◆ **Task**:
Please say how many lines of the entries below contain the word "GATE", and leave out everything else.

◆ **Input material**:

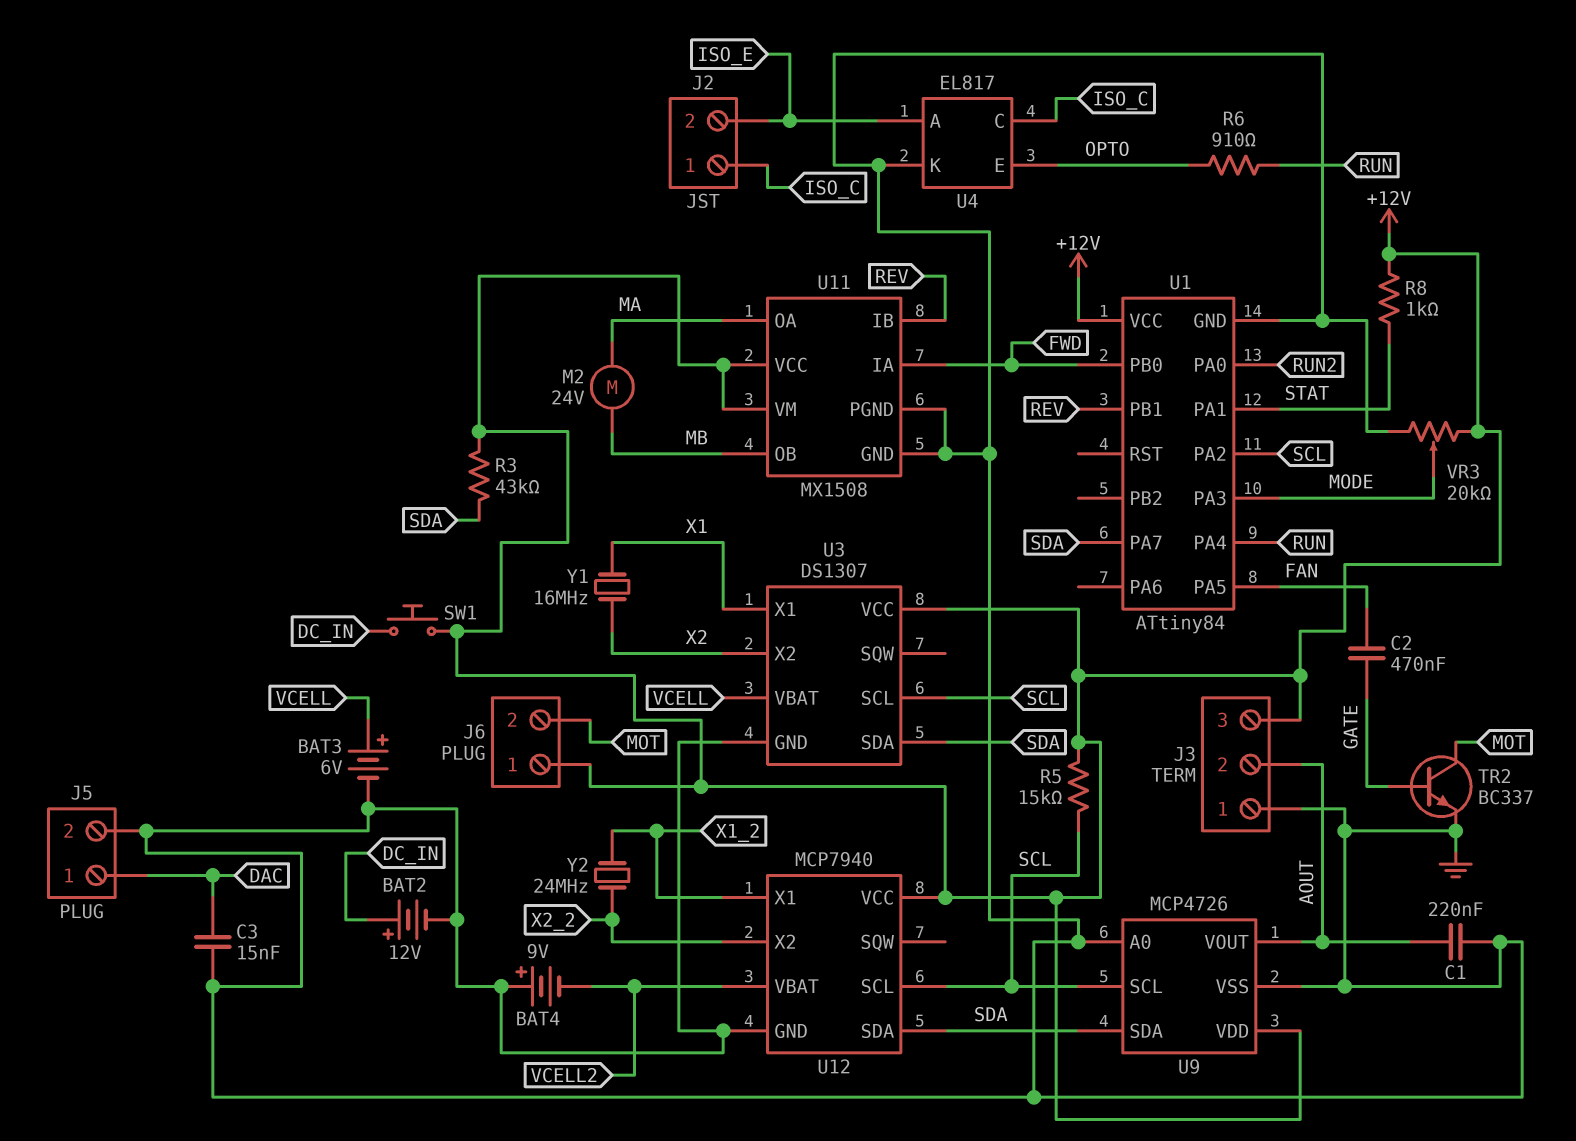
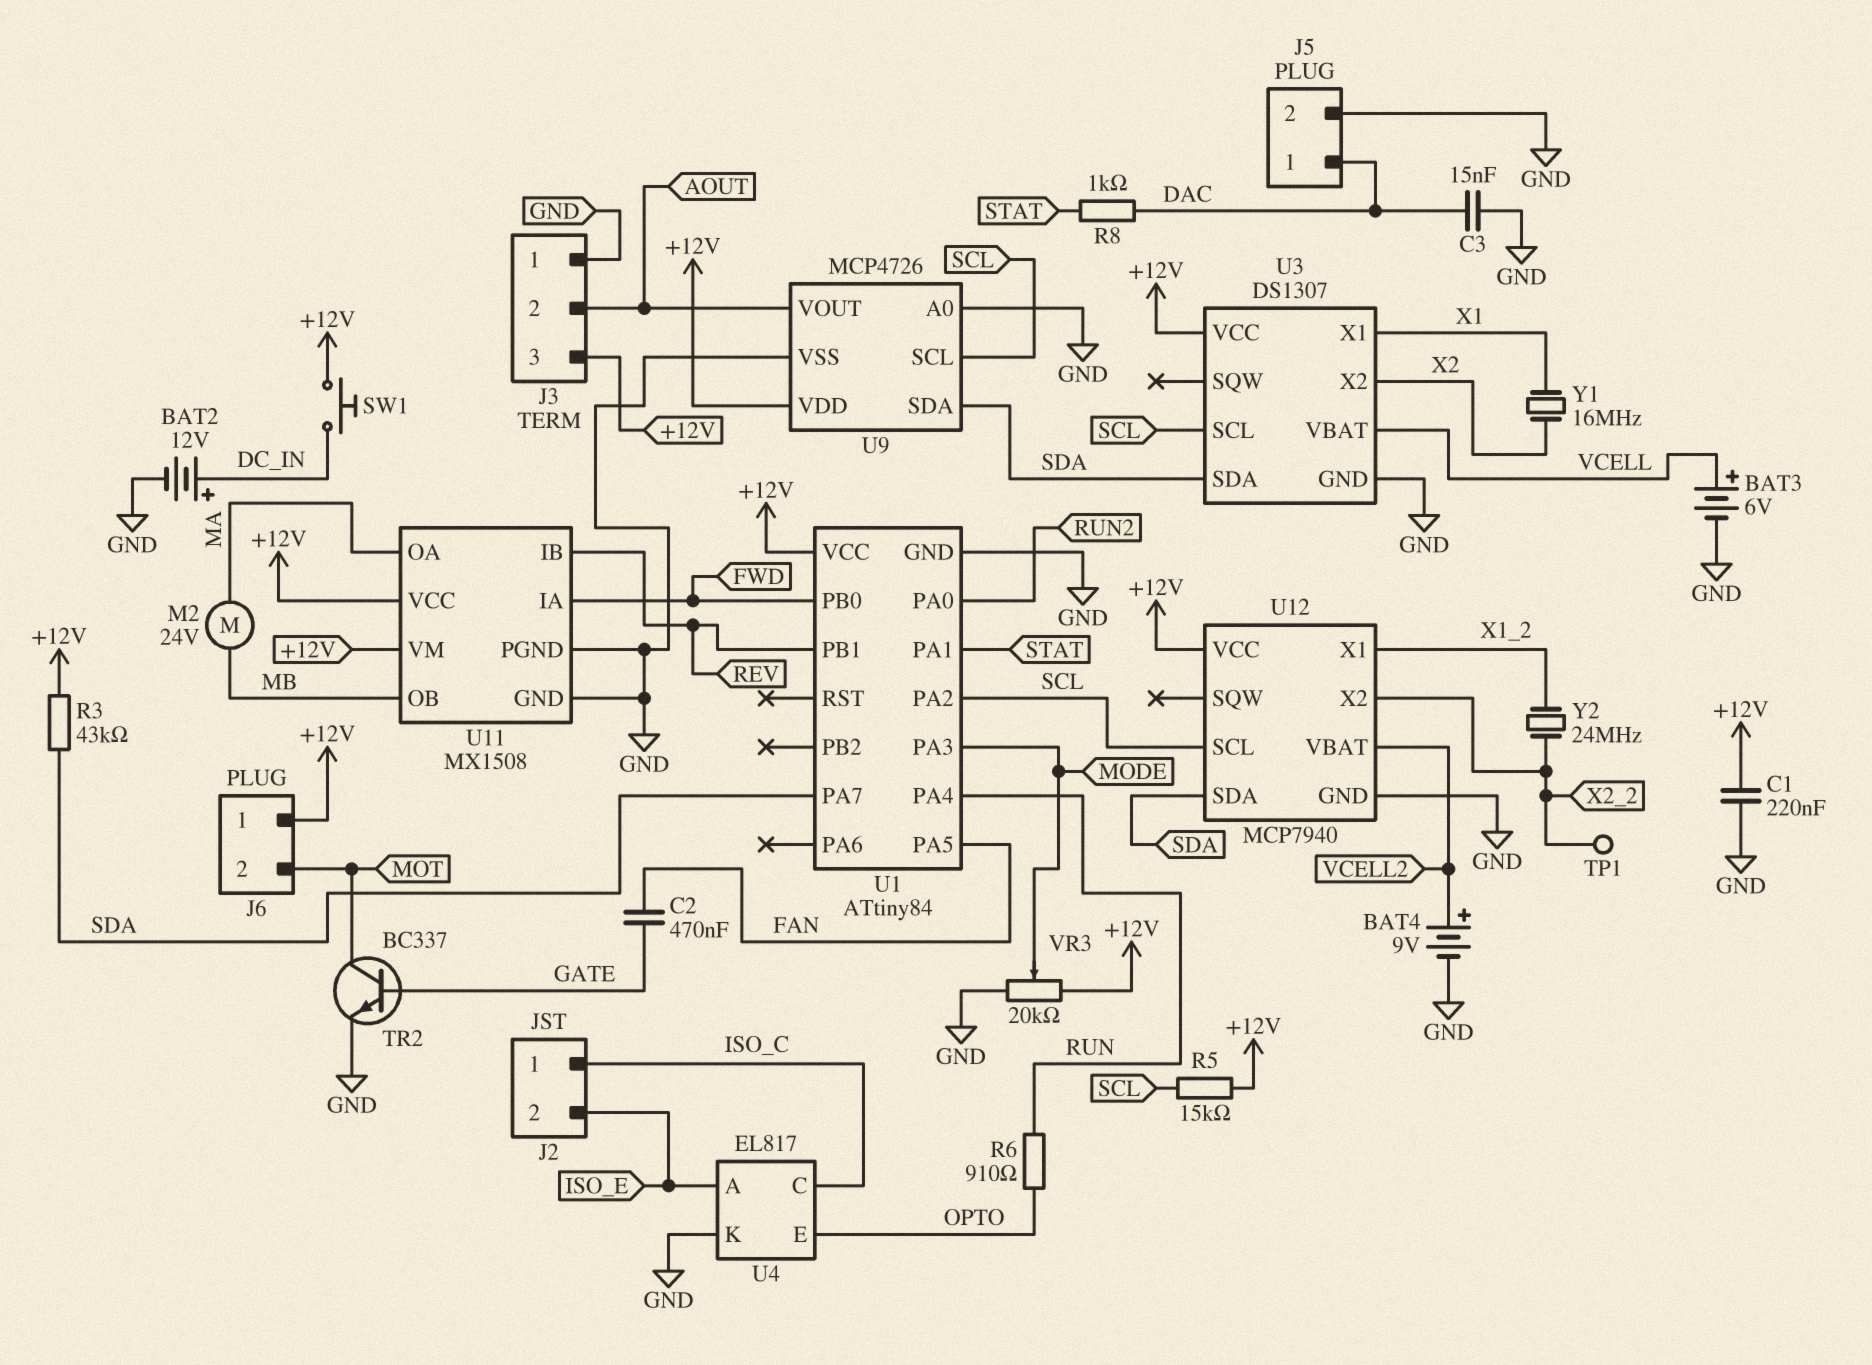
BAT4: 9V (plus GND, minus VCELL2) -> 9V (plus VCELL2, minus GND)
C1: 220nF (AOUT, GND) -> 220nF (+12V, GND)
R8: 1k (+12V, STAT) -> 1k (DAC, STAT)
TP1: none -> test point (X2_2)

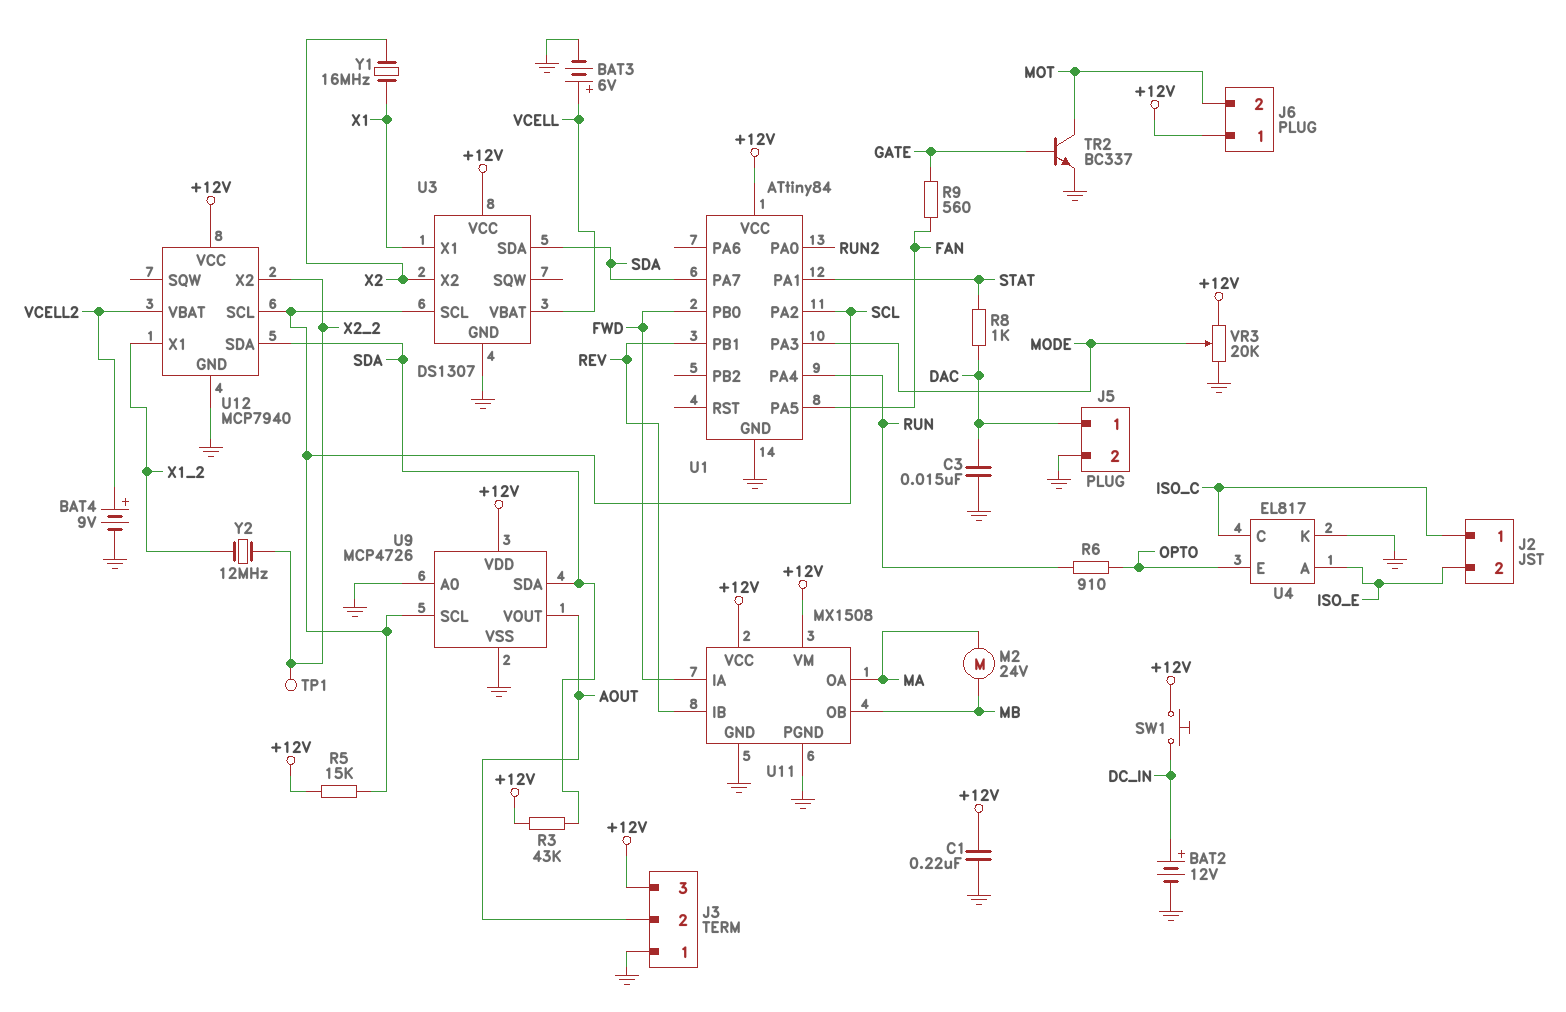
C2: 470nF (FAN, GATE) -> none
R9: none -> 560 (FAN, GATE)
Y2: 24MHz (X1_2, X2_2) -> 12MHz (X1_2, X2_2)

◆ **Exercise result**:
2